• _WHAT TO WORK ON_:
Leave out the pictures, and write out exactly the lines from the beginning of the material to the line holding "(597, 455) = (253, 265): none -> pink pencil", that line included, and nothing else.

• _INPUT FOR THIS TASK_:
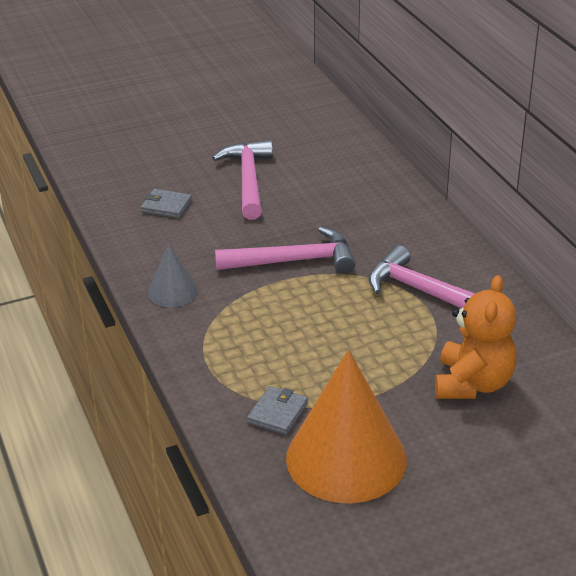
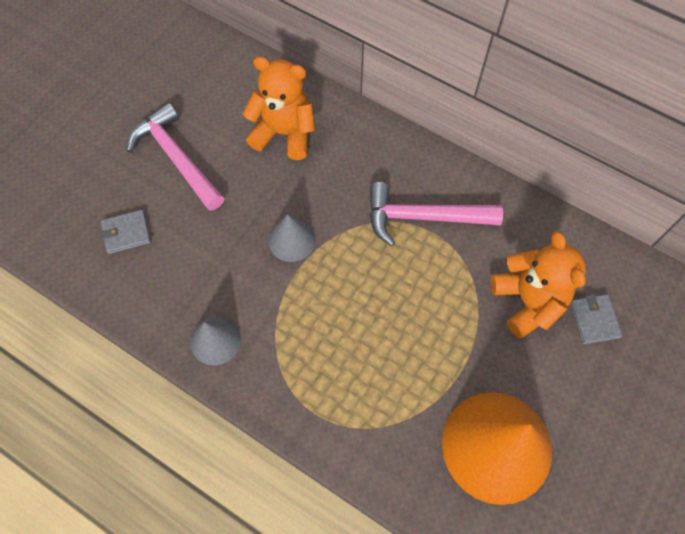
camera: 35 degrees left, 30 degrees up
(278, 413) = (410, 431): grey wallet -> grey wallet (594, 320)
(294, 261) = (291, 240): pink hammer -> grey cone
(353, 198) = (284, 133): none -> orange teddy bear

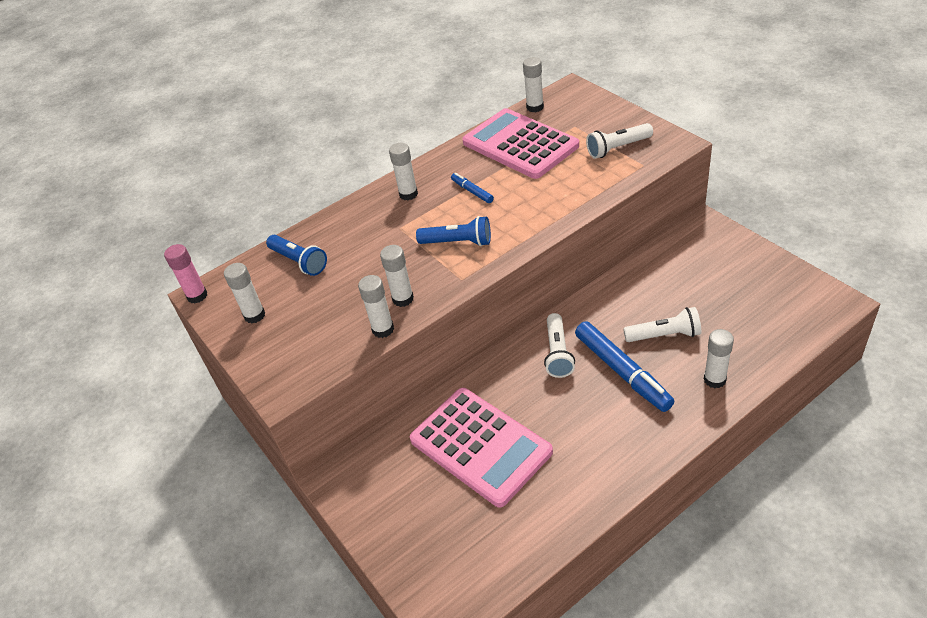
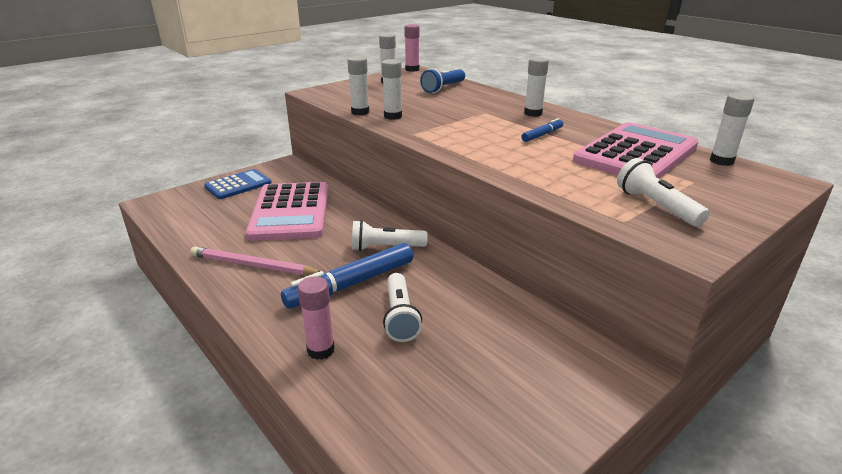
camera: 80 degrees right, 15 degrees down
(398, 523) = (238, 185): none -> blue calculator
(458, 242) = (463, 131): blue flashlight -> none
(480, 446) = (290, 212): pink calculator -> pink calculator turned 45 degrees counterclockwise
(597, 455) = (253, 265): none -> pink pencil
(714, 379) = (321, 350): white glue stick -> pink glue stick

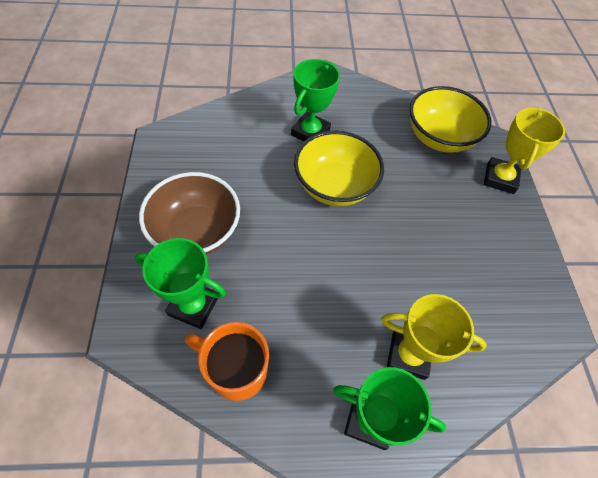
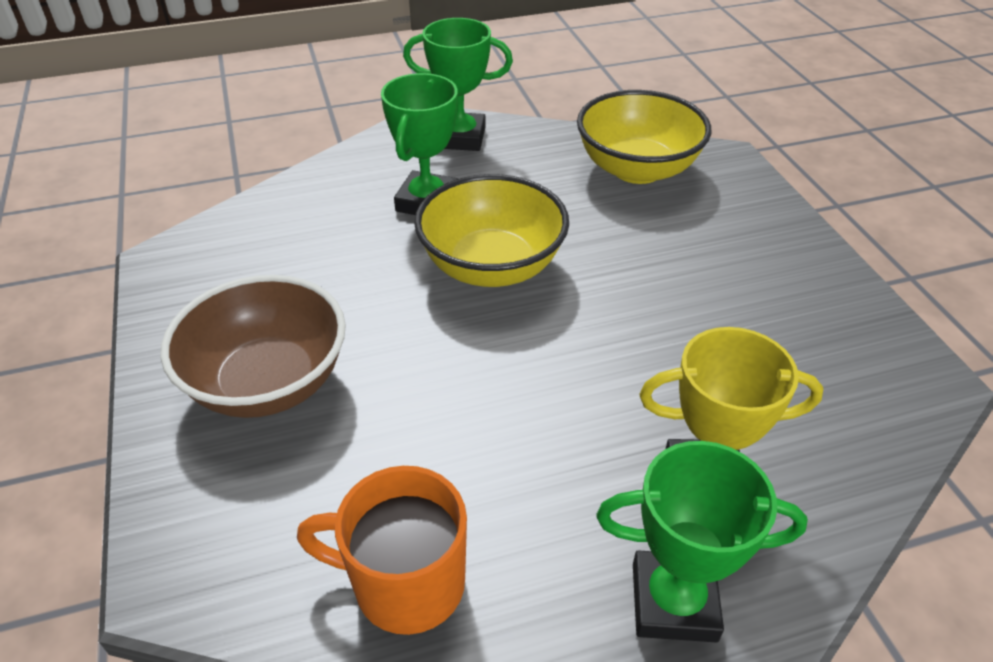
camera: 10 degrees left, 15 degrees down
(193, 306) = (295, 499): green trophy -> green trophy (460, 138)
(500, 178) = (751, 203): yellow trophy -> none

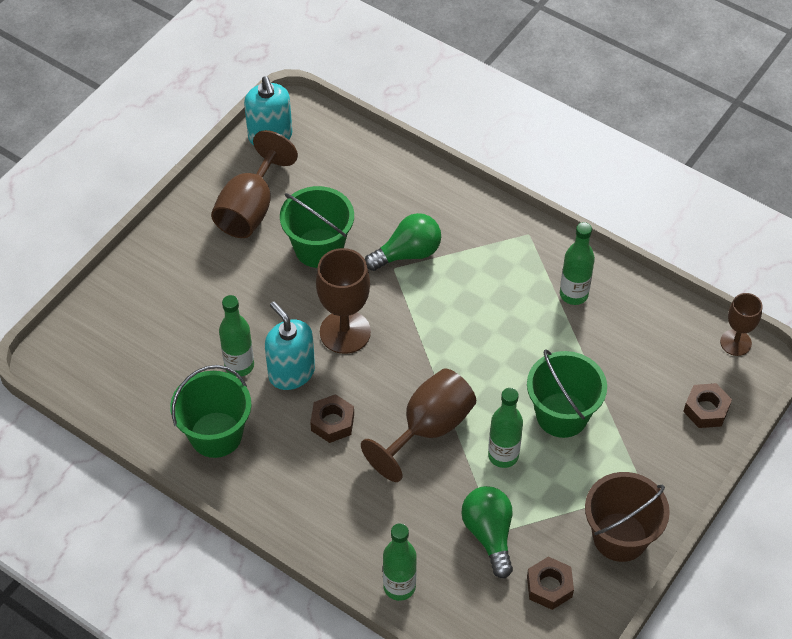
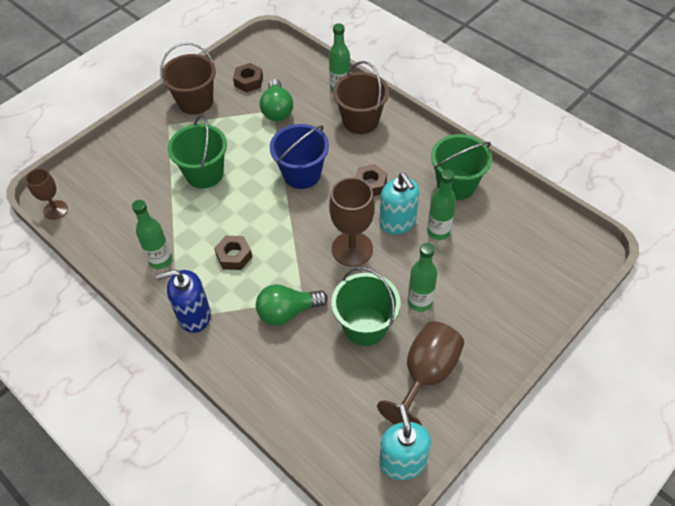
camera: 170 degrees left, 0 degrees up
(359, 528) = (360, 121): none -> brown bucket
(428, 429) = (302, 174): brown goblet -> blue bucket
(503, 455) = (254, 152): green bottle -> green bottle (419, 302)
(511, 239) = (194, 315): none -> blue soap dispenser
(706, 410) = (102, 167): brown nut -> brown nut (234, 256)

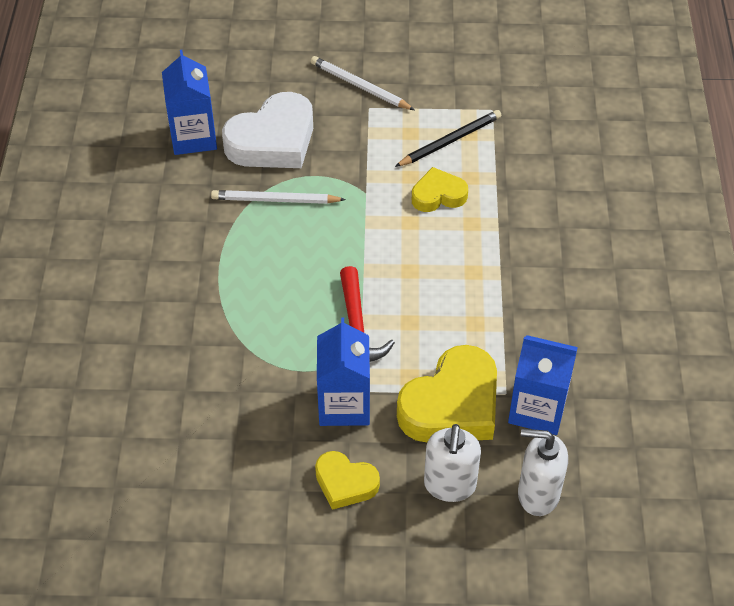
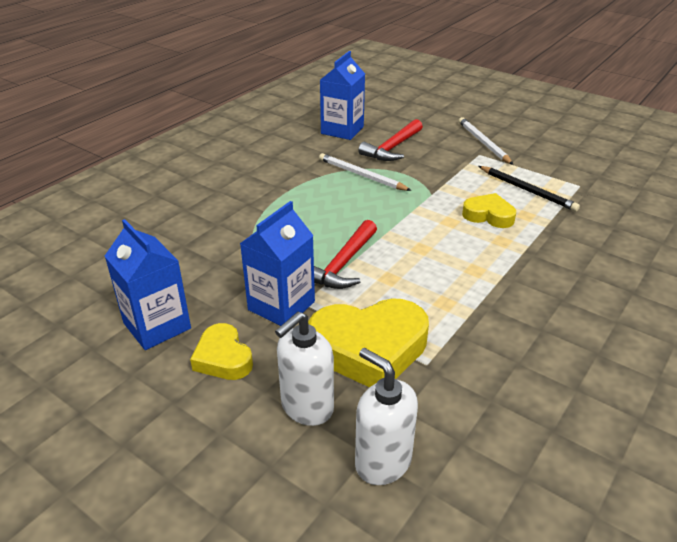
camera: 35 degrees right, 15 degrees down
(273, 141) = (392, 148): white heart -> red hammer
(450, 141) = (527, 190): black pencil -> black pencil turned 45 degrees clockwise
(537, 409) = (446, 391): blue carton -> blue carton (157, 326)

• _RESULT BELOW_:
camera: 35 degrees left, 30 degrees up
(278, 413) = (410, 431): grey wallet -> grey wallet (594, 320)
(294, 261) = (291, 240): pink hammer -> grey cone
(353, 198) = (284, 133): none -> orange teddy bear

camera: 80 degrees right, 15 degrees down
(398, 523) = (238, 185): none -> blue calculator
(458, 242) = (463, 131): blue flashlight -> none
(480, 446) = (290, 212): pink calculator -> pink calculator turned 45 degrees counterclockwise
(597, 455) = (253, 265): none -> pink pencil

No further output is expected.